__Required work__
Starting at the line containing "U8: LM75A -> TMP102" and ending at the line containing "U102: LM311 -> LM393", print every line of the material below exactly, both ends included, and stop there.
----------
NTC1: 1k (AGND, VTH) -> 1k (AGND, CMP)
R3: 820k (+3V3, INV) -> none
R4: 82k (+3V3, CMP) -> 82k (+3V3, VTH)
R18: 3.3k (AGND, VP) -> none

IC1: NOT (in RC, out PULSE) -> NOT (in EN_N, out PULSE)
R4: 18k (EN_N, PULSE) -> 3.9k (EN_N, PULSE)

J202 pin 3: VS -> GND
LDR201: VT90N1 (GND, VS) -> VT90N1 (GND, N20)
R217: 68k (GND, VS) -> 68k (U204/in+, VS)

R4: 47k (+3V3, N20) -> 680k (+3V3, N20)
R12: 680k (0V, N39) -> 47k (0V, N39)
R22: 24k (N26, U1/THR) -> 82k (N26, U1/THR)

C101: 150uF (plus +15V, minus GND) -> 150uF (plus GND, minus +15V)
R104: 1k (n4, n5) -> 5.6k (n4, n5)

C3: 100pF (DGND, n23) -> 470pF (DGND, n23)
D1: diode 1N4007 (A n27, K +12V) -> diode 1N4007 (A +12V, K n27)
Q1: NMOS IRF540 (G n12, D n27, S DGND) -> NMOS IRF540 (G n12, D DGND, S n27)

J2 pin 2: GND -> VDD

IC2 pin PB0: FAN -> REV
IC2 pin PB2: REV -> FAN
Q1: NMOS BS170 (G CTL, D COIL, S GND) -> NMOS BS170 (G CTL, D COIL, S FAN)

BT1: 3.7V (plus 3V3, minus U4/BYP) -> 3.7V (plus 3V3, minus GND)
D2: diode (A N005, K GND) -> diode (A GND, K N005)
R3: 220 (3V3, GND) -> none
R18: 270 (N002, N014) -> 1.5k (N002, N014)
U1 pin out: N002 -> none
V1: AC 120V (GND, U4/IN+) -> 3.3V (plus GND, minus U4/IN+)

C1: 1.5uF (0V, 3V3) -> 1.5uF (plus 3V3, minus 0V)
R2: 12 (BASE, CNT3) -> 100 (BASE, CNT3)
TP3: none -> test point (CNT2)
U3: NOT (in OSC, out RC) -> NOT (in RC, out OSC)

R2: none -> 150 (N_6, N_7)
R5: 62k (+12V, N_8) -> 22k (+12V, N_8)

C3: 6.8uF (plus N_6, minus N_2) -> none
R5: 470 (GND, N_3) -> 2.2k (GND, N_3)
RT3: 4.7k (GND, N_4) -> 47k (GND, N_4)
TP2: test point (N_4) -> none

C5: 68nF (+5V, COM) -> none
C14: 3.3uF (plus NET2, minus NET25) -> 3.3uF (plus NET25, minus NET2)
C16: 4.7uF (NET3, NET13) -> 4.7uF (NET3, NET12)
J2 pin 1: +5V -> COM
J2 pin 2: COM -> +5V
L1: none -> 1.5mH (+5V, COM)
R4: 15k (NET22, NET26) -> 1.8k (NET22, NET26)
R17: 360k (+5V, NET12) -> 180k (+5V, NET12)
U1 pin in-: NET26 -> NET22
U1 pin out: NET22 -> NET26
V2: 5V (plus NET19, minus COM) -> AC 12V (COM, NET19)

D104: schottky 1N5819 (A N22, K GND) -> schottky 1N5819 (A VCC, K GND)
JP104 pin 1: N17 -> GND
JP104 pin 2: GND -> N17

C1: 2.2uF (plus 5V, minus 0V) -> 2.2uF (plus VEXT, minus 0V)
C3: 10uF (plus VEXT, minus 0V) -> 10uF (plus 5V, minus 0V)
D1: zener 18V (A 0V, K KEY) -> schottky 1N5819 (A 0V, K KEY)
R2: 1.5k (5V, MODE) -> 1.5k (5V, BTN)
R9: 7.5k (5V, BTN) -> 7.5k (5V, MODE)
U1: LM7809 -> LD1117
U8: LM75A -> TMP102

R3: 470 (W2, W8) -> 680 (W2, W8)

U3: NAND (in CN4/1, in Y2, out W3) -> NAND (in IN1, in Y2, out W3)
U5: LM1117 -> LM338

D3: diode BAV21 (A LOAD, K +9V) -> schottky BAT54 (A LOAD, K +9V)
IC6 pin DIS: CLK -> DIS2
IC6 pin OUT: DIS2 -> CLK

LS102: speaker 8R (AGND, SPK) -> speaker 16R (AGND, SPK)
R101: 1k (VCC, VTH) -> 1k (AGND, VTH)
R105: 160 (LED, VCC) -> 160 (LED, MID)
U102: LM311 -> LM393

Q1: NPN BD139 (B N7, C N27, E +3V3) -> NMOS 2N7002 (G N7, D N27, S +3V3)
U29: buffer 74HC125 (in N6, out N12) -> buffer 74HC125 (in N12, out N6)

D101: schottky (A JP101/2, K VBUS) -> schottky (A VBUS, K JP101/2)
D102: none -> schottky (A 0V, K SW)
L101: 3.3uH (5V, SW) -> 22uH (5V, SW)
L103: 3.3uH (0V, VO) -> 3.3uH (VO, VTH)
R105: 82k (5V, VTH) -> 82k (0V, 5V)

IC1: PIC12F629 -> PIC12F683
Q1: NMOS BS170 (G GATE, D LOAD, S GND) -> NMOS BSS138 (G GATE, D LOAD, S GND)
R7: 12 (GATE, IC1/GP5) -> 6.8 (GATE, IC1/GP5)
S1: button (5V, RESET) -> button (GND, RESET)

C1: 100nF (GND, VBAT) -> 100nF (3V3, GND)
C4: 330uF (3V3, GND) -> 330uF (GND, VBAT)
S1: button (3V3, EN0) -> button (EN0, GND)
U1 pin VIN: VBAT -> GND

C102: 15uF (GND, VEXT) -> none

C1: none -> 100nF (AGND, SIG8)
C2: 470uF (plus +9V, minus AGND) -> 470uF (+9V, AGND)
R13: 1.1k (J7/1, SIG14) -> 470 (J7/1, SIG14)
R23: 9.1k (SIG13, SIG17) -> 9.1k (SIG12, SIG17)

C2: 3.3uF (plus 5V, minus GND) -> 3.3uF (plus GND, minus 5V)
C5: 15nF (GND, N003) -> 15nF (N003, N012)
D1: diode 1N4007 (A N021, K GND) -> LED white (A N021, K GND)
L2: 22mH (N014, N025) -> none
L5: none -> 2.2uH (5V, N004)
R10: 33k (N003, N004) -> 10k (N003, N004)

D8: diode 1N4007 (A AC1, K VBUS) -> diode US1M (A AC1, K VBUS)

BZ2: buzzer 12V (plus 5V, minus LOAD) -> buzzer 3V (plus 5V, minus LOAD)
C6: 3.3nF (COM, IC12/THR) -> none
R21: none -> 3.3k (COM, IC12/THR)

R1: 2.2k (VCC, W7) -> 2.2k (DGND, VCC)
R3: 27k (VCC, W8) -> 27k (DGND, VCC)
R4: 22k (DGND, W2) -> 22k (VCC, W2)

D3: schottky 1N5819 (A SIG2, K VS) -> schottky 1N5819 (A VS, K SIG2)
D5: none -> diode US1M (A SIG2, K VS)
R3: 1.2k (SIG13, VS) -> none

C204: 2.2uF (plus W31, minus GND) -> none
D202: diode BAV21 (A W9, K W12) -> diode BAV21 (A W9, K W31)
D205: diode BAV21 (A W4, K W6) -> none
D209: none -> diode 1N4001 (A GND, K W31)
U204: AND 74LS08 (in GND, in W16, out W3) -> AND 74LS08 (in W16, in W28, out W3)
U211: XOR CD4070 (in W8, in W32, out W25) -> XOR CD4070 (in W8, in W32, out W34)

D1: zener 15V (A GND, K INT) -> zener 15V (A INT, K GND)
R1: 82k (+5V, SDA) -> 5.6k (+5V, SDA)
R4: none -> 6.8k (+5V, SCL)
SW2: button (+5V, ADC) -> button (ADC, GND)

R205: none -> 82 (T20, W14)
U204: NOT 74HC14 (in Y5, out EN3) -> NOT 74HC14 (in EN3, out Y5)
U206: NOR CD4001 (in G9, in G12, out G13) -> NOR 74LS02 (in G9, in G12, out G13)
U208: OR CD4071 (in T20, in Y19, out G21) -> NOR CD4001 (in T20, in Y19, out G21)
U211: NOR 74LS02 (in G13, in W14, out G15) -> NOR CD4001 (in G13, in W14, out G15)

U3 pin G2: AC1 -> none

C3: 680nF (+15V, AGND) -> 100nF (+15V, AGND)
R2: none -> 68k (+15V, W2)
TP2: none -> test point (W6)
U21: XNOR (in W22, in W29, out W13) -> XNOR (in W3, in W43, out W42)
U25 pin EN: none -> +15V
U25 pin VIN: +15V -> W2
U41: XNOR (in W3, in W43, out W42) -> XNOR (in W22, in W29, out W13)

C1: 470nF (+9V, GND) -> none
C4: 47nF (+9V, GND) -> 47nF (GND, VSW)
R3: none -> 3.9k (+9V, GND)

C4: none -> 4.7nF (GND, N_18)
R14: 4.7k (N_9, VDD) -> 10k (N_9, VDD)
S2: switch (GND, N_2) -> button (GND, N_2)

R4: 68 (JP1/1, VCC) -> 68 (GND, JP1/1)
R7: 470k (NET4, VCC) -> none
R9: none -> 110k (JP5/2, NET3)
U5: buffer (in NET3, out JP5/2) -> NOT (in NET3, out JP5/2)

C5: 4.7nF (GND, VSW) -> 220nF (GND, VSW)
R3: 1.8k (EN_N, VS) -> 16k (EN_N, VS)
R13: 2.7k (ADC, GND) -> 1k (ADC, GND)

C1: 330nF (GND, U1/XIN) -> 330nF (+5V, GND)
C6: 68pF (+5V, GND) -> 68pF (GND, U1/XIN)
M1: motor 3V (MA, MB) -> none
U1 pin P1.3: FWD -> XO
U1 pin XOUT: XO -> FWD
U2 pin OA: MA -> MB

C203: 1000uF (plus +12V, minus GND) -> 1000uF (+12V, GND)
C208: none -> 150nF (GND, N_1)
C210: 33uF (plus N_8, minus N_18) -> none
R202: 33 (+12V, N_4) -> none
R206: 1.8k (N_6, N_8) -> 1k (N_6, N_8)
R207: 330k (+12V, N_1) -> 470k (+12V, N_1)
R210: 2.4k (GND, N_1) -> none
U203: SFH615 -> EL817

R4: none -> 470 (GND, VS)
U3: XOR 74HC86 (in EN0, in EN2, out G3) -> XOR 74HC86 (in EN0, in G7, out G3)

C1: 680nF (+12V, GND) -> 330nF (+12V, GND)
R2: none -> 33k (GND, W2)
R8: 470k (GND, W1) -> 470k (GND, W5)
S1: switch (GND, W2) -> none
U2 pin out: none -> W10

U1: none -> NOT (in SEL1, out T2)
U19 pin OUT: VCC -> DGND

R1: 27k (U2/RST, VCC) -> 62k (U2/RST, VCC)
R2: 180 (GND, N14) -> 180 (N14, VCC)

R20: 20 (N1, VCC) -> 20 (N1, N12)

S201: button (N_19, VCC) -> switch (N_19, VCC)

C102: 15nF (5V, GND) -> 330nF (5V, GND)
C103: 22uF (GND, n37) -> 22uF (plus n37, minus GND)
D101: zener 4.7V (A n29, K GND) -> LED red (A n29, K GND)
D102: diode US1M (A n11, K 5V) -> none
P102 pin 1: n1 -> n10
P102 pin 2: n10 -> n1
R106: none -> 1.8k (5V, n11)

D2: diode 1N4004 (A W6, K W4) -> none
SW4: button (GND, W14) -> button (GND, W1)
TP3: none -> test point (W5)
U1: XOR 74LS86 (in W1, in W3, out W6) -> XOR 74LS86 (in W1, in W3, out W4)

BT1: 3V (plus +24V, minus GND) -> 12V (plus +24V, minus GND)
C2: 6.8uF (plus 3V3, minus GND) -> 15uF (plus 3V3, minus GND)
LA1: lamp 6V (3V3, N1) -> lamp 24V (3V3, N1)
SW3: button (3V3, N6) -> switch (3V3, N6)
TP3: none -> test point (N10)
----------
__Solution to this task__
U8: LM75A -> TMP102

R3: 470 (W2, W8) -> 680 (W2, W8)

U3: NAND (in CN4/1, in Y2, out W3) -> NAND (in IN1, in Y2, out W3)
U5: LM1117 -> LM338

D3: diode BAV21 (A LOAD, K +9V) -> schottky BAT54 (A LOAD, K +9V)
IC6 pin DIS: CLK -> DIS2
IC6 pin OUT: DIS2 -> CLK

LS102: speaker 8R (AGND, SPK) -> speaker 16R (AGND, SPK)
R101: 1k (VCC, VTH) -> 1k (AGND, VTH)
R105: 160 (LED, VCC) -> 160 (LED, MID)
U102: LM311 -> LM393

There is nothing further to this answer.